__About this task__
Transcribe exactly, and only, the lines from the one containing "red fork: 1 -> 3" through the end of the entries below, leaving the pictures out.

(Dataset entries)

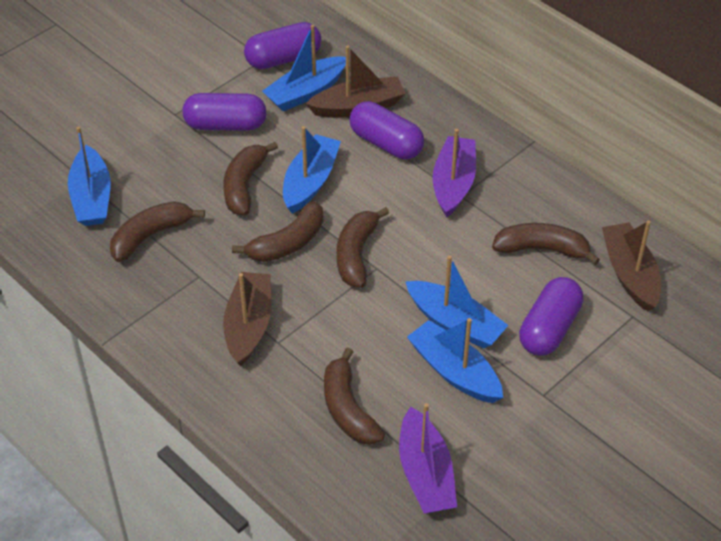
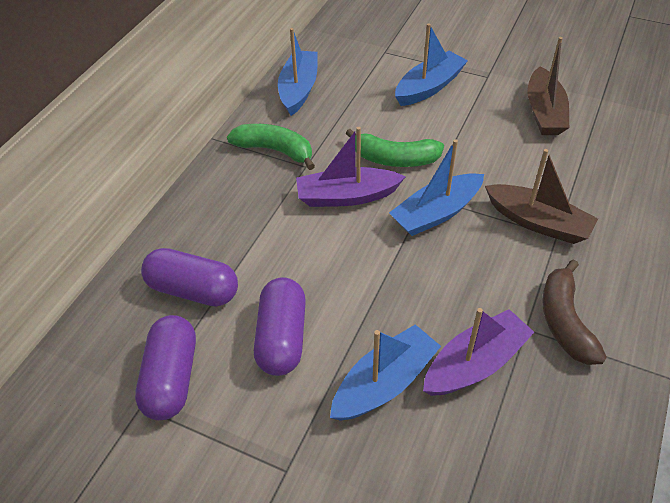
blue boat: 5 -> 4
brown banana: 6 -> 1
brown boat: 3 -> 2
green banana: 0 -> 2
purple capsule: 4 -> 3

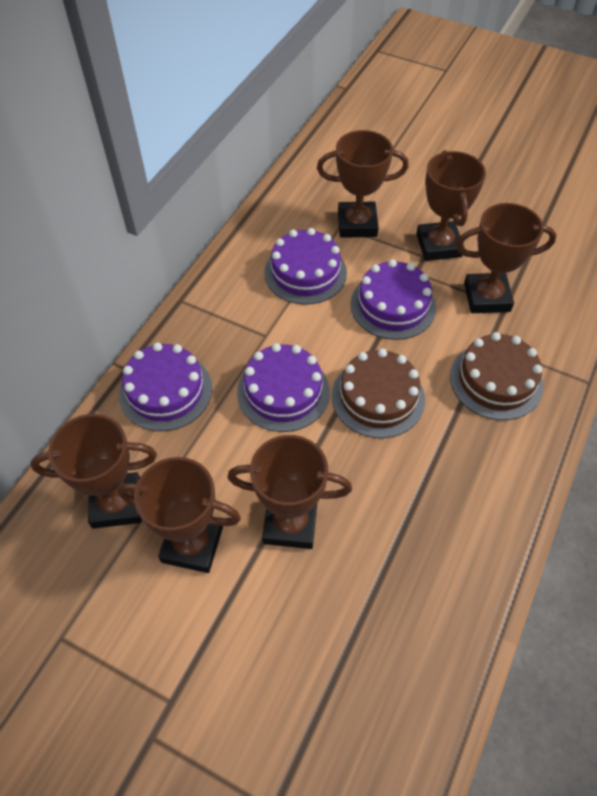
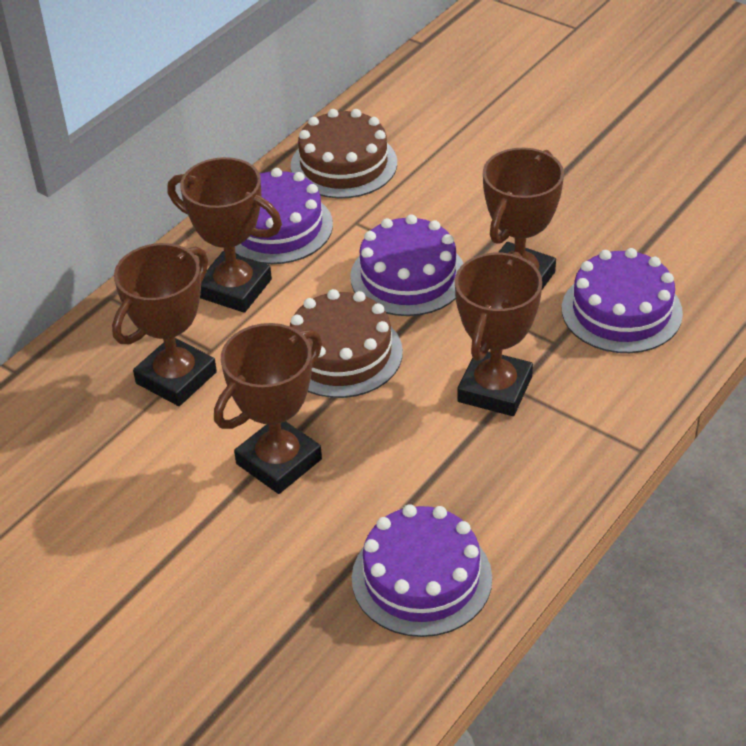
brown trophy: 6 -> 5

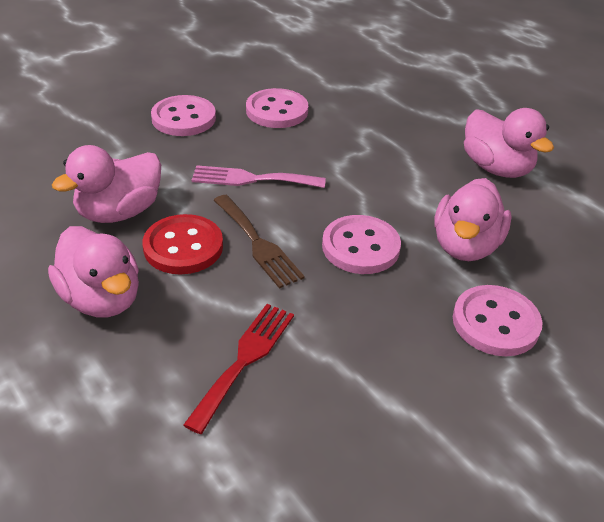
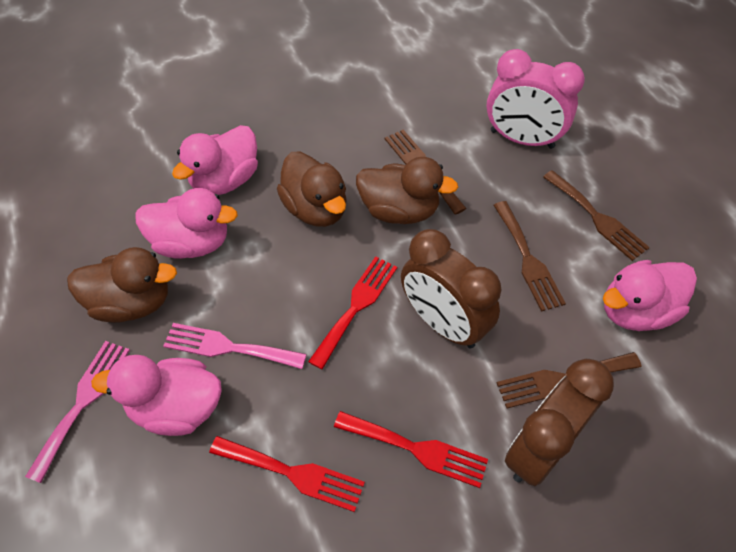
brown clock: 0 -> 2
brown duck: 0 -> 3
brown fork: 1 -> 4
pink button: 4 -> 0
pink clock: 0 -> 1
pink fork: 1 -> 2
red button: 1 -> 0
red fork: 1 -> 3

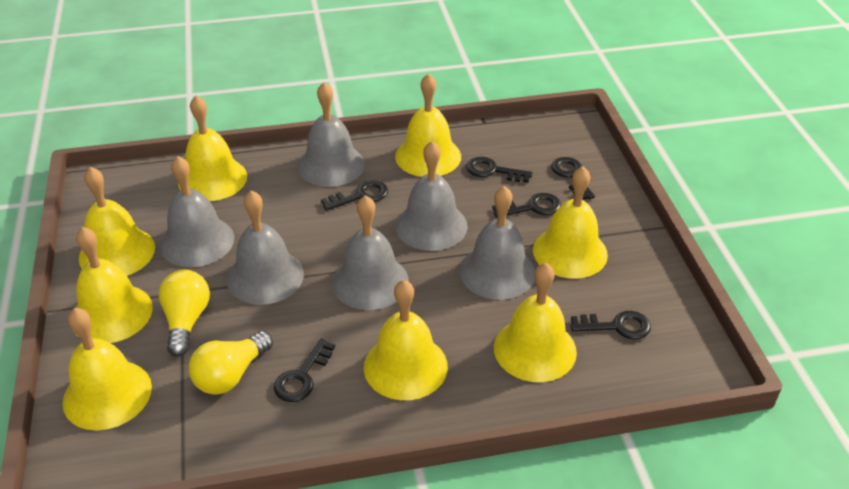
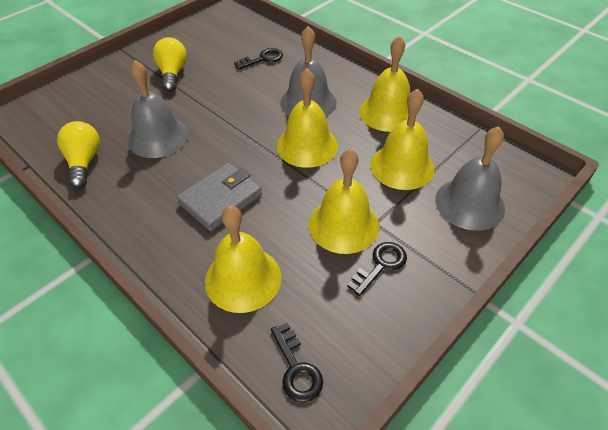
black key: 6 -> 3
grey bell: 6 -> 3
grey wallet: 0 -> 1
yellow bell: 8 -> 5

__Answer box__
red fork: 1 -> 3

black key: 6 -> 3
grey bell: 6 -> 3
grey wallet: 0 -> 1
yellow bell: 8 -> 5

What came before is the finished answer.